Segment Start: DATA EXTRACT

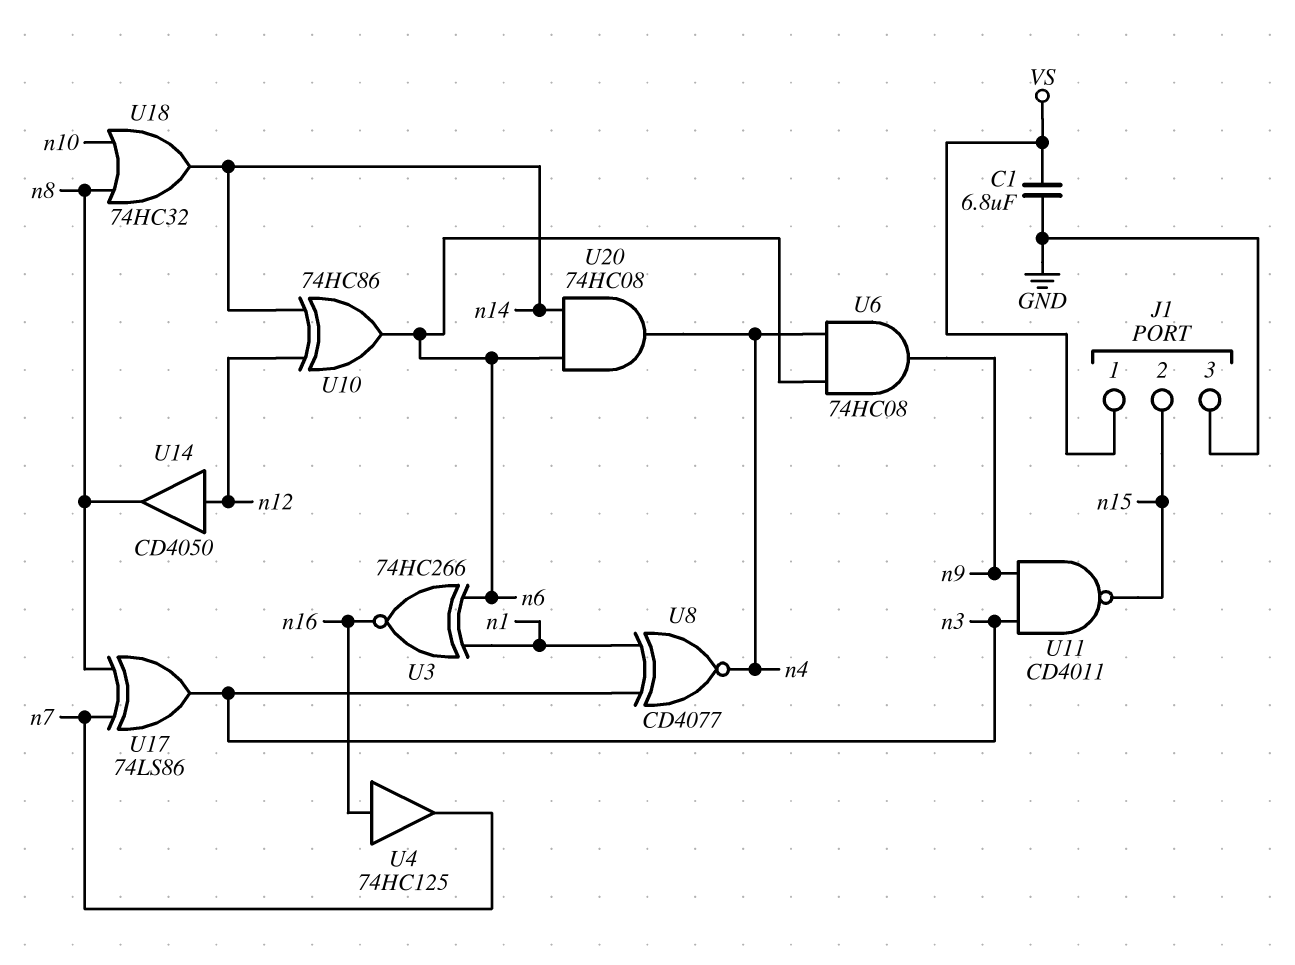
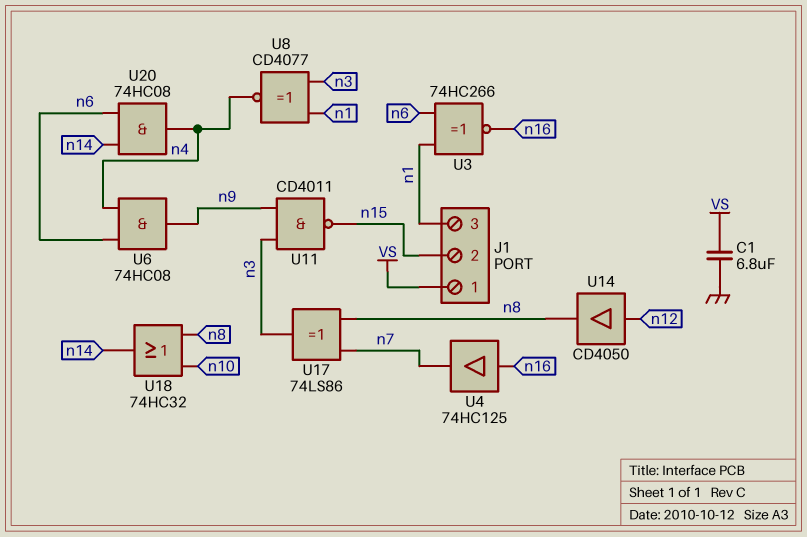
J1 pin 3: GND -> n1
U10: XOR 74HC86 (in n12, in n14, out n6) -> none

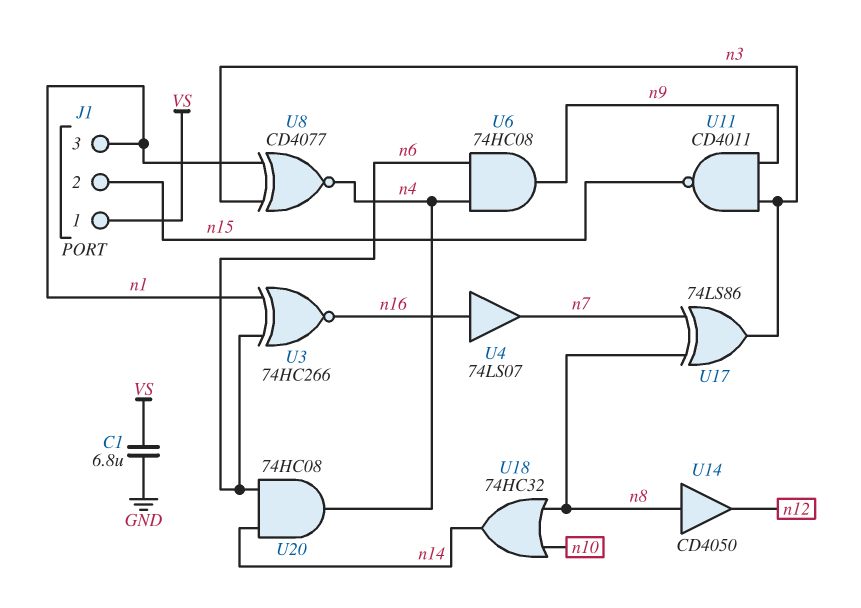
U4: buffer 74HC125 (in n16, out n7) -> buffer 74LS07 (in n16, out n7)
U14: buffer CD4050 (in n12, out n8) -> buffer CD4050 (in n8, out n12)

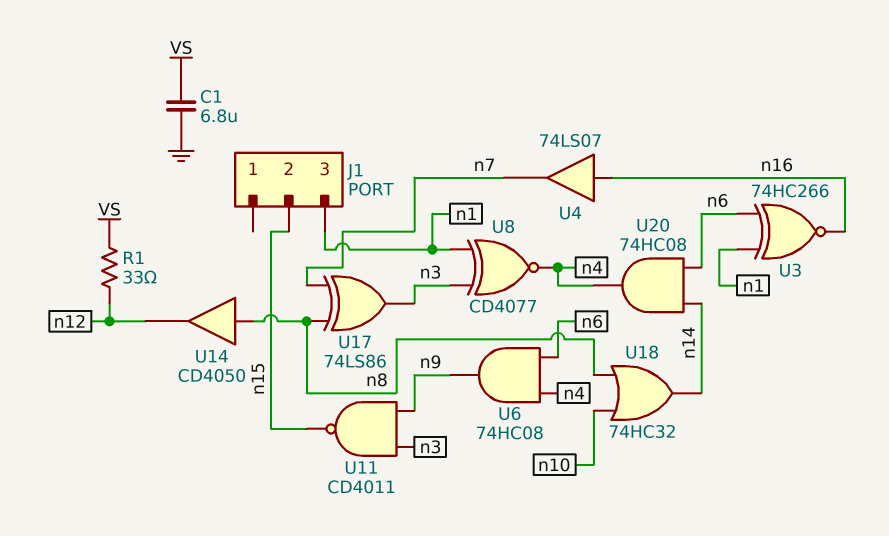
J1 pin 1: VS -> none
R1: none -> 33 (VS, n12)

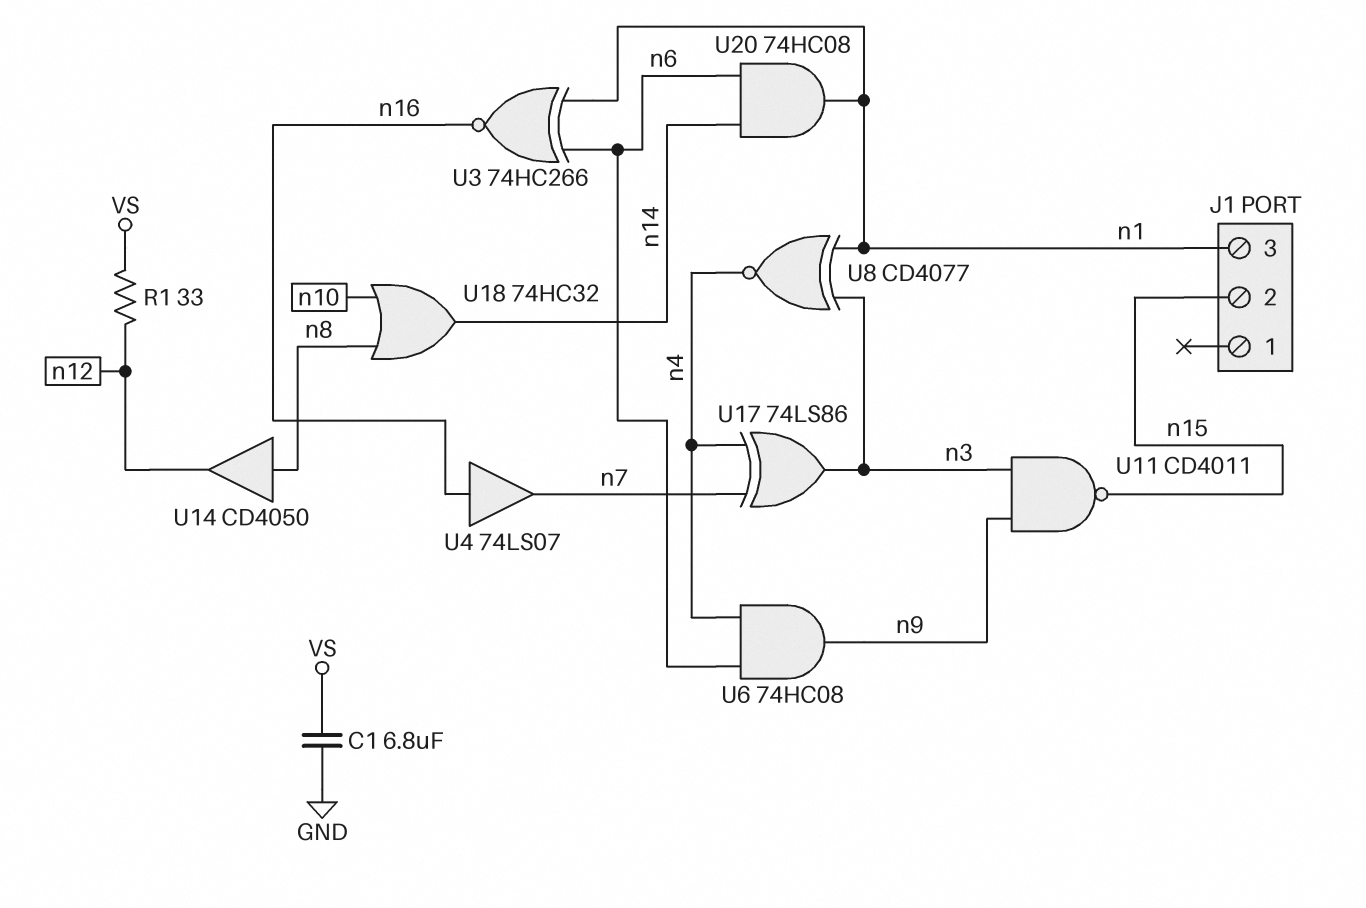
U17: XOR 74LS86 (in n7, in n8, out n3) -> XOR 74LS86 (in n4, in n7, out n3)
U20: AND 74HC08 (in n6, in n14, out n4) -> AND 74HC08 (in n6, in n14, out n1)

Segment End: DATA EXTRACT

ASSIGNMENT:
Please transcribe the entries exactly, omitting the images.

WRITTEN RESPONSE:
J1 pin 3: GND -> n1
U10: XOR 74HC86 (in n12, in n14, out n6) -> none

U4: buffer 74HC125 (in n16, out n7) -> buffer 74LS07 (in n16, out n7)
U14: buffer CD4050 (in n12, out n8) -> buffer CD4050 (in n8, out n12)

J1 pin 1: VS -> none
R1: none -> 33 (VS, n12)

U17: XOR 74LS86 (in n7, in n8, out n3) -> XOR 74LS86 (in n4, in n7, out n3)
U20: AND 74HC08 (in n6, in n14, out n4) -> AND 74HC08 (in n6, in n14, out n1)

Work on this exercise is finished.